Each line of the listing that includes the string "from" is to be identified and copied.

_Data segment_
+ + +

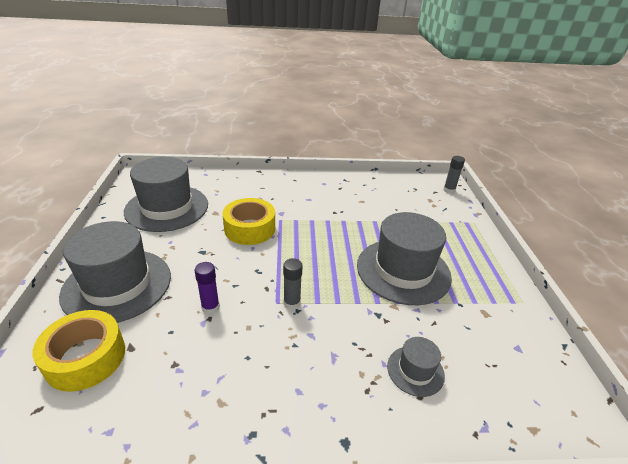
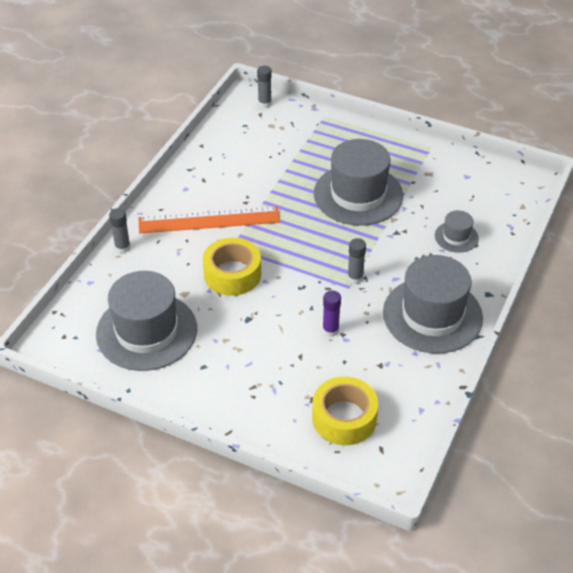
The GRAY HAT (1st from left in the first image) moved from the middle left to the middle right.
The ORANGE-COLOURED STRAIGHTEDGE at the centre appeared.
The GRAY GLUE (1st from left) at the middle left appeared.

+ + +

_Exercise response_
The GRAY HAT (1st from left in the first image) moved from the middle left to the middle right.
The GRAY GLUE (1st from left) at the middle left appeared.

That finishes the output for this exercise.